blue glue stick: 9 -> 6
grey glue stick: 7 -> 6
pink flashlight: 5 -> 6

........

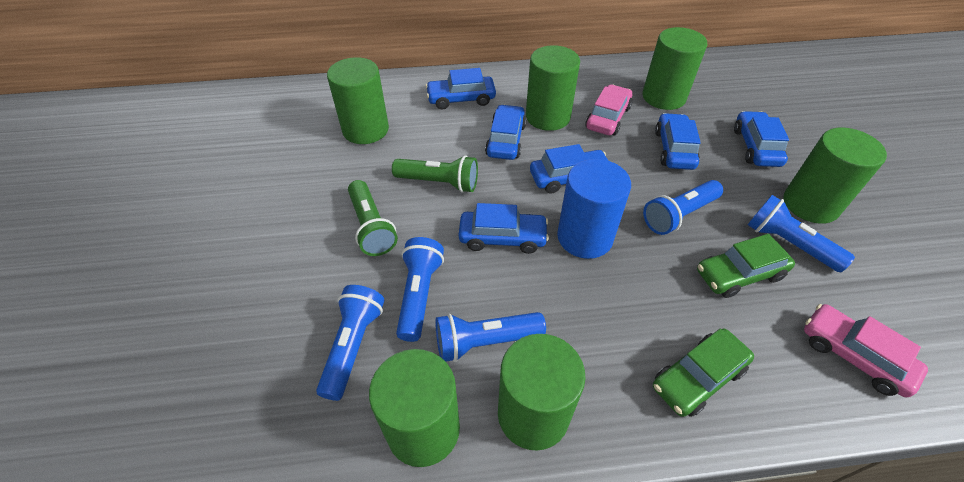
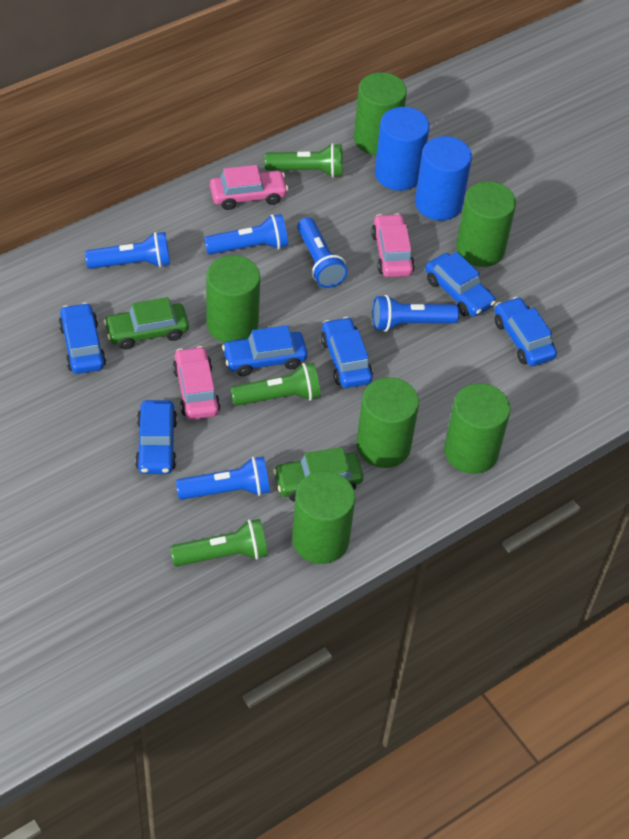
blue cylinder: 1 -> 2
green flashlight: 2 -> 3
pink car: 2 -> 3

........

Among the records, how many lines include the string "glue"? State the number and add nothing.

## OUTPUT OF THE TASK
2